#### The exercise
Rewrite the lines from the one containing "Trace the roads" through the one containing "road 3 (residential): [(0,16),(199,102)]", inclusive, swapping "centreline" for "centerline" and leaving everything else the same. Return only those lines.

#### The input
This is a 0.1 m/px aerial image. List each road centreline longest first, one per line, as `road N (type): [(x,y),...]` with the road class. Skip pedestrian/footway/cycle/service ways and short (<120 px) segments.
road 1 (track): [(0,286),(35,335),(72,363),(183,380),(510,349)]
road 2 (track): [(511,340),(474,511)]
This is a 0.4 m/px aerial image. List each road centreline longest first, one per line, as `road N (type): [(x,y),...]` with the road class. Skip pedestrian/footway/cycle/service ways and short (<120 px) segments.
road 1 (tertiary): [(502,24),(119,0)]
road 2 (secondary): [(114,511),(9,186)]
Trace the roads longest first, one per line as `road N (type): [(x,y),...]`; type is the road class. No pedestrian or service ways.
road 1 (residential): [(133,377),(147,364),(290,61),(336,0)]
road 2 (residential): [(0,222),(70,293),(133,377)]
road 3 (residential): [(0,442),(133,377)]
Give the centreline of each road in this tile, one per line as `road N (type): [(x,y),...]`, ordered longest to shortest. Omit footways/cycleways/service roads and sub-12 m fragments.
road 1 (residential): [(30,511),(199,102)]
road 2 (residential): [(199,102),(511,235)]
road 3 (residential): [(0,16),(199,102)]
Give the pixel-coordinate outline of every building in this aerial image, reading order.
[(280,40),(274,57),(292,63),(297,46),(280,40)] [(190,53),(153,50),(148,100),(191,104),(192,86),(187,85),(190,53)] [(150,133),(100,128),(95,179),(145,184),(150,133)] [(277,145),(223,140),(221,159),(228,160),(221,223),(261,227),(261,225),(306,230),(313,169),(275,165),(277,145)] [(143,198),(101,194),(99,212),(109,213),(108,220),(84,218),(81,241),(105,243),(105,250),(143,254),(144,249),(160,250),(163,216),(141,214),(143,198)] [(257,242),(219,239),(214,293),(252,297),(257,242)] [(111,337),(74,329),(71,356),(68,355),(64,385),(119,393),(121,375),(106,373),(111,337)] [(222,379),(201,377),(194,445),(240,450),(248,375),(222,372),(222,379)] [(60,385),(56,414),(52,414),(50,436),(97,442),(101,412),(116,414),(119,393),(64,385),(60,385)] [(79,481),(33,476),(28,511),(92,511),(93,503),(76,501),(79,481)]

#### Correct result
Trace the roads longest first, one per line as `road N (type): [(x,y),...]`; type is the road class. No pedestrian or service ways.
road 1 (residential): [(133,377),(147,364),(290,61),(336,0)]
road 2 (residential): [(0,222),(70,293),(133,377)]
road 3 (residential): [(0,442),(133,377)]
Give the centerline of each road in this tile, one per line as `road N (type): [(x,y),...]`, ordered longest to shortest. Omit footways/cycleways/service roads and sub-12 m fragments.
road 1 (residential): [(30,511),(199,102)]
road 2 (residential): [(199,102),(511,235)]
road 3 (residential): [(0,16),(199,102)]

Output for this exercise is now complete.